• **About this exercise**
Please set down exactly the lines from the one containing "JP201 pin 1: none -> AGND" through the last line of the records below, both included, with no pictures.
<<<<
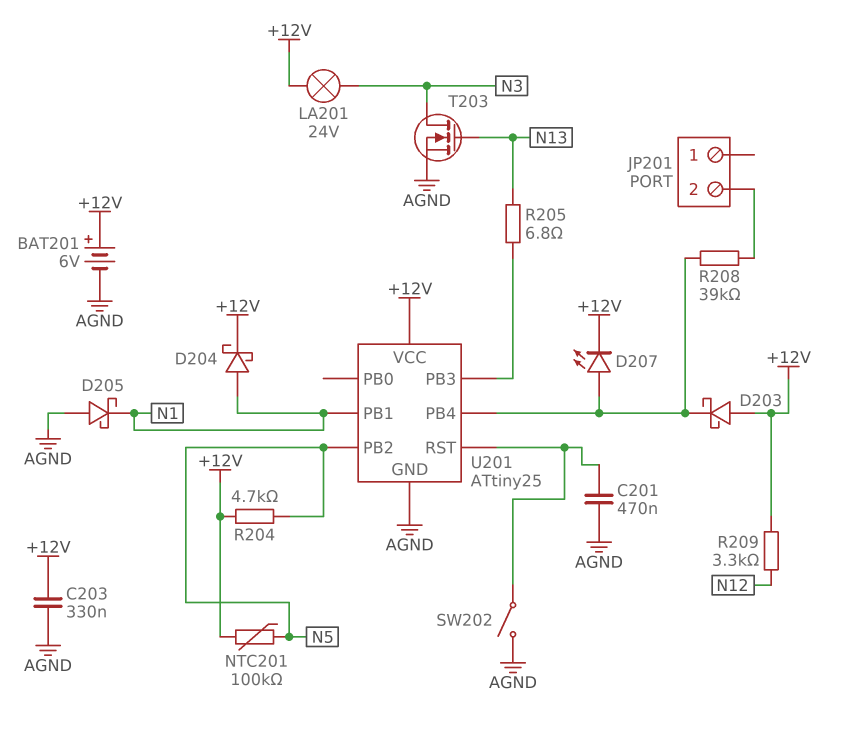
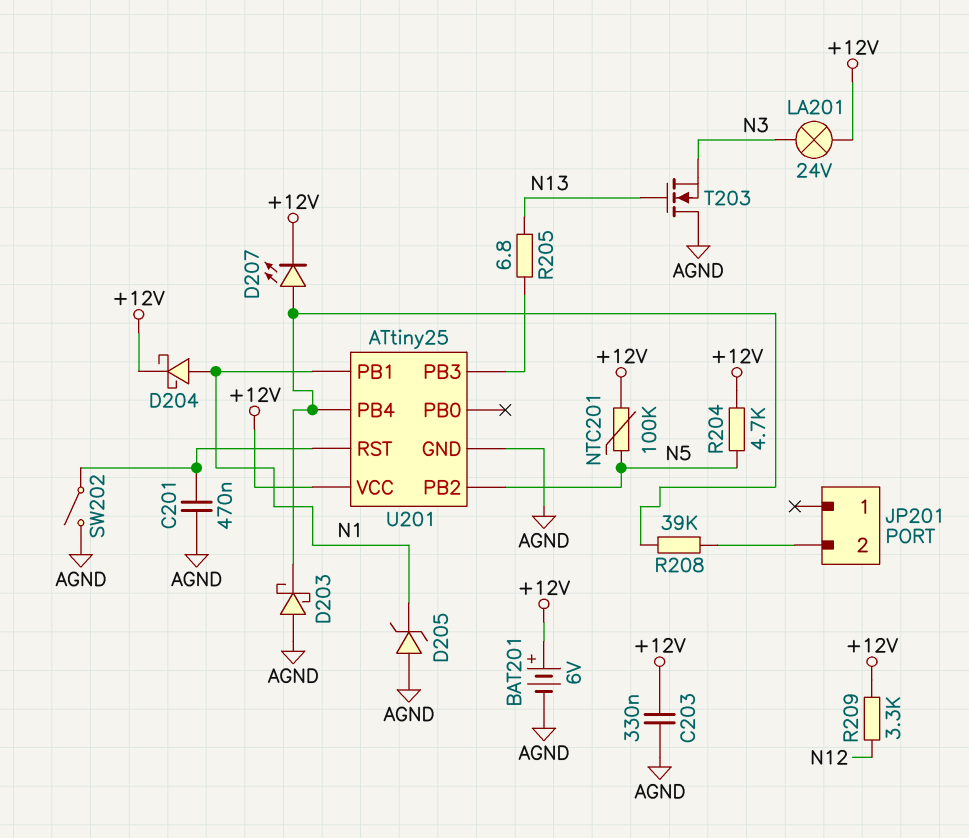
D203: schottky (A +12V, K U201/PB4) -> schottky (A AGND, K U201/PB4)
D205: schottky (A AGND, K N1) -> zener (A AGND, K N1)
T203: NMOS (G N13, D N3, S AGND) -> NMOS (G N13, D AGND, S N3)

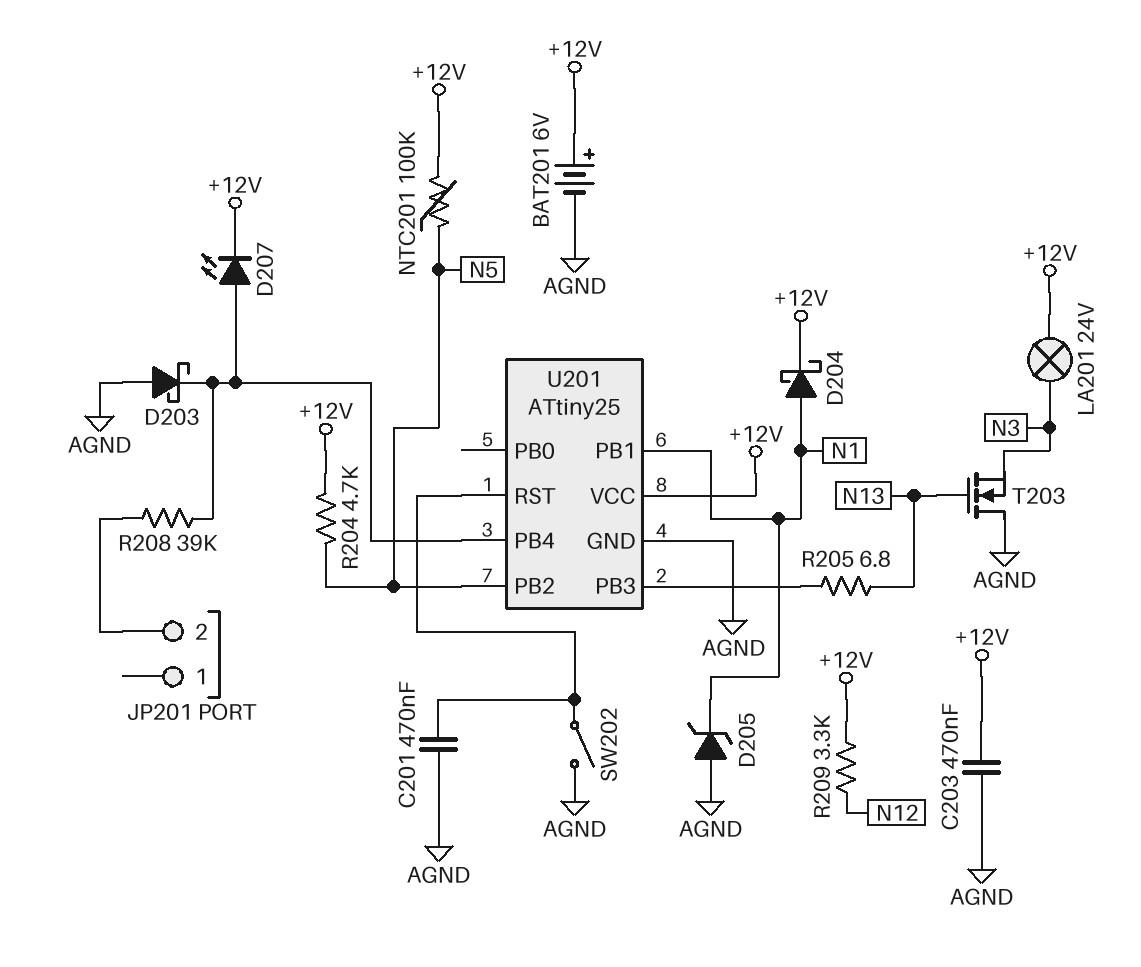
C203: 330nF (+12V, AGND) -> 470nF (+12V, AGND)

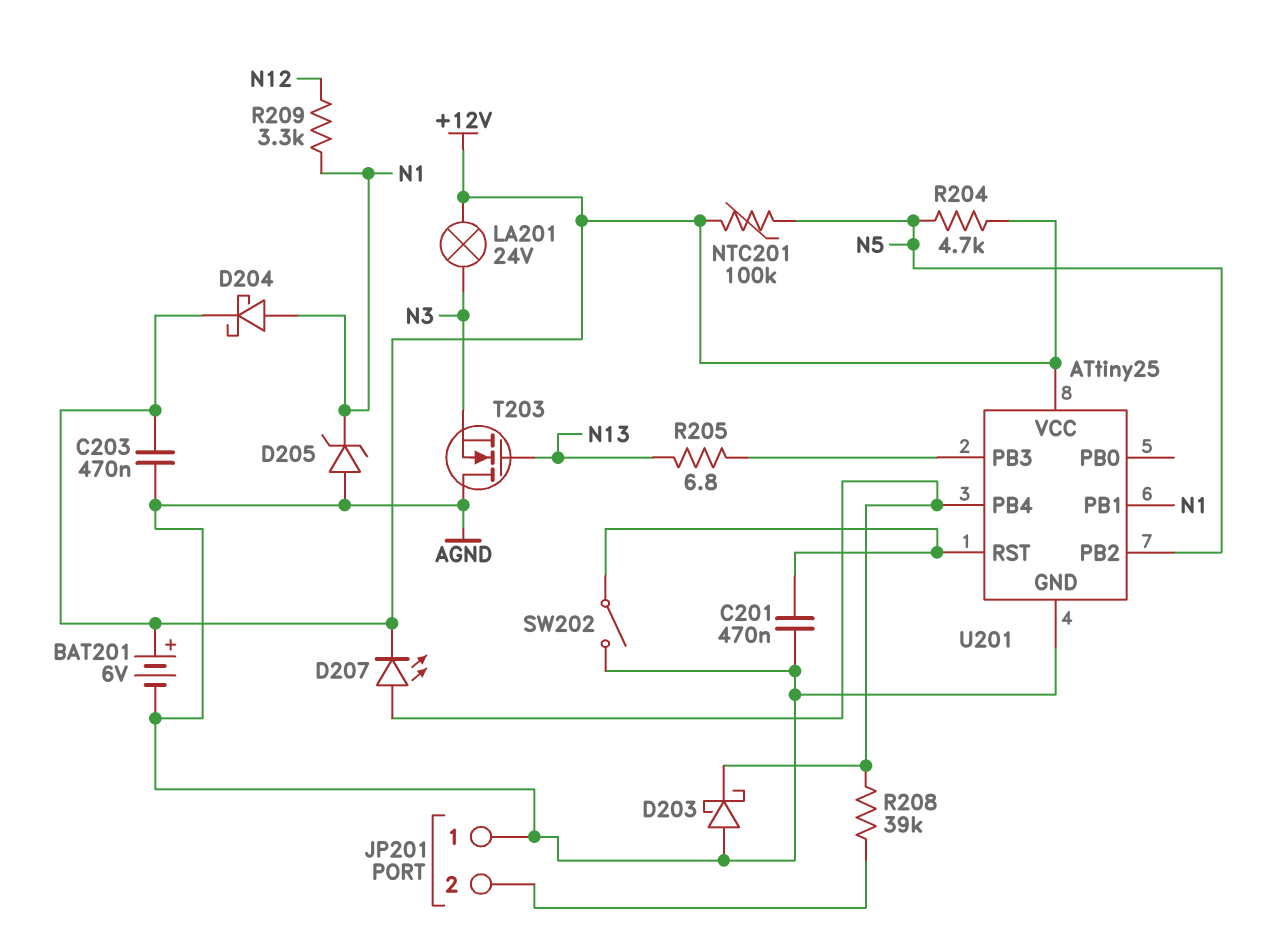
JP201 pin 1: none -> AGND
R209: 3.3k (+12V, N12) -> 3.3k (N1, N12)

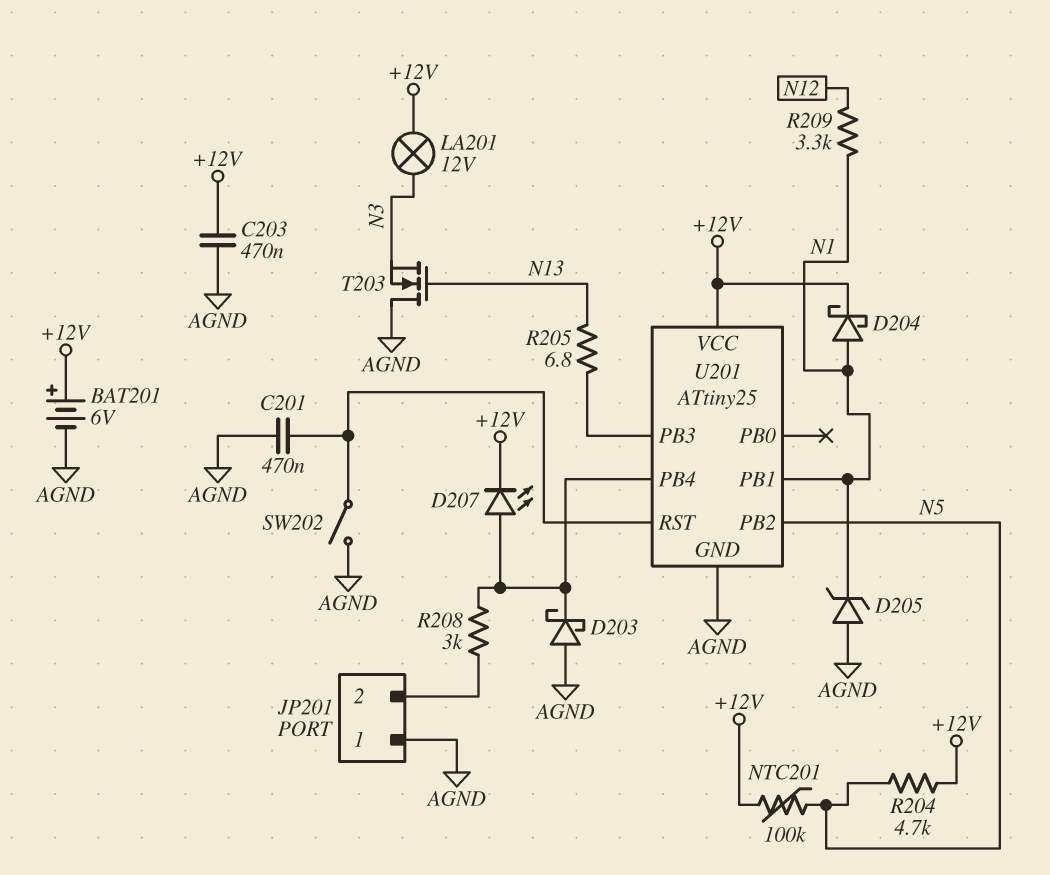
LA201: lamp 24V (+12V, N3) -> lamp 12V (+12V, N3)
R208: 39k (JP201/2, U201/PB4) -> 3k (JP201/2, U201/PB4)

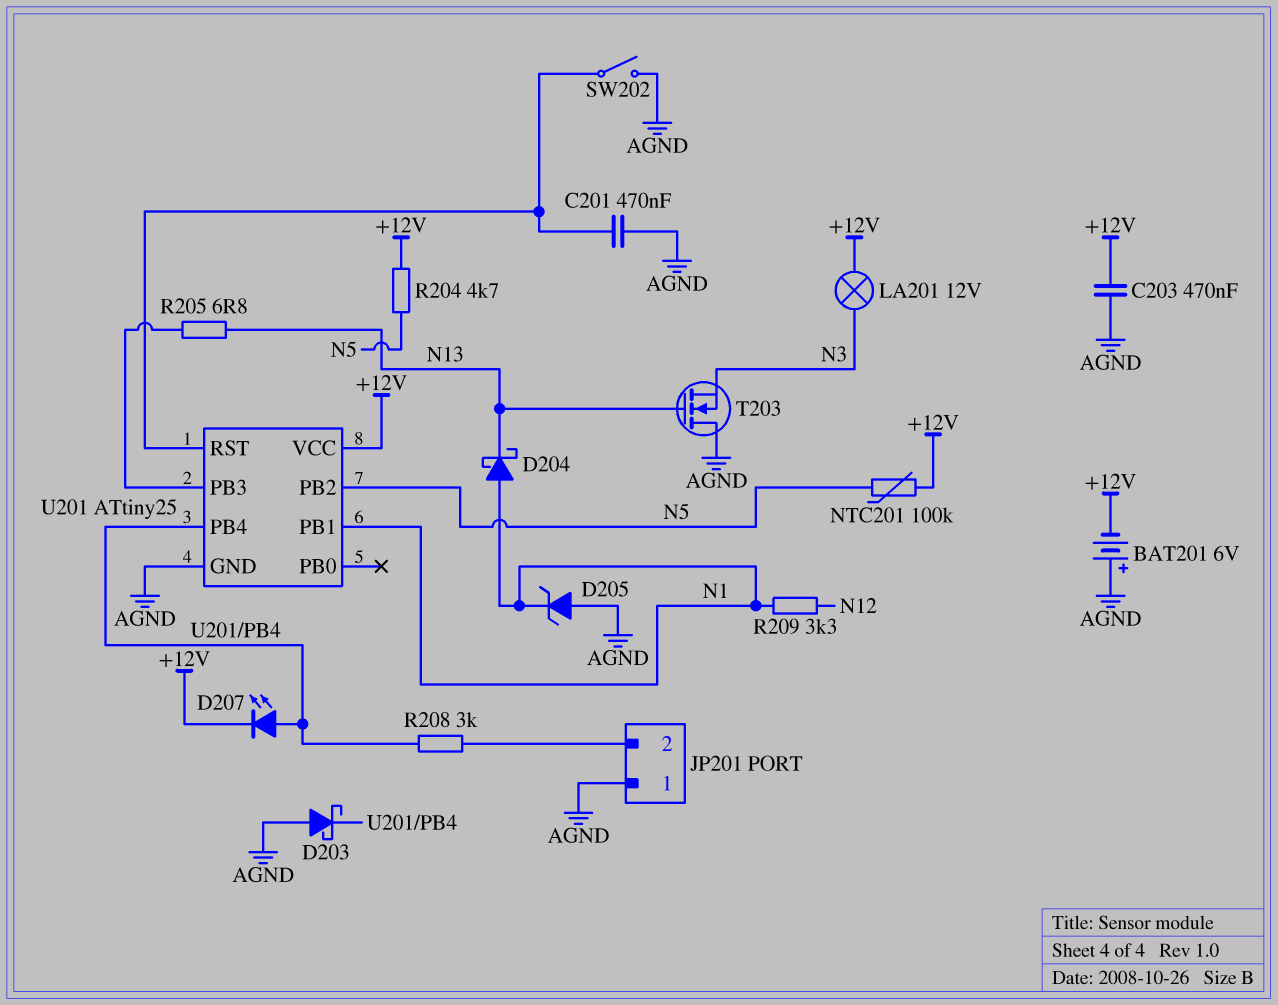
BAT201: 6V (plus +12V, minus AGND) -> 6V (plus AGND, minus +12V)
D204: schottky (A N1, K +12V) -> schottky (A N1, K N13)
>>>>
• **Your response**
JP201 pin 1: none -> AGND
R209: 3.3k (+12V, N12) -> 3.3k (N1, N12)

LA201: lamp 24V (+12V, N3) -> lamp 12V (+12V, N3)
R208: 39k (JP201/2, U201/PB4) -> 3k (JP201/2, U201/PB4)

BAT201: 6V (plus +12V, minus AGND) -> 6V (plus AGND, minus +12V)
D204: schottky (A N1, K +12V) -> schottky (A N1, K N13)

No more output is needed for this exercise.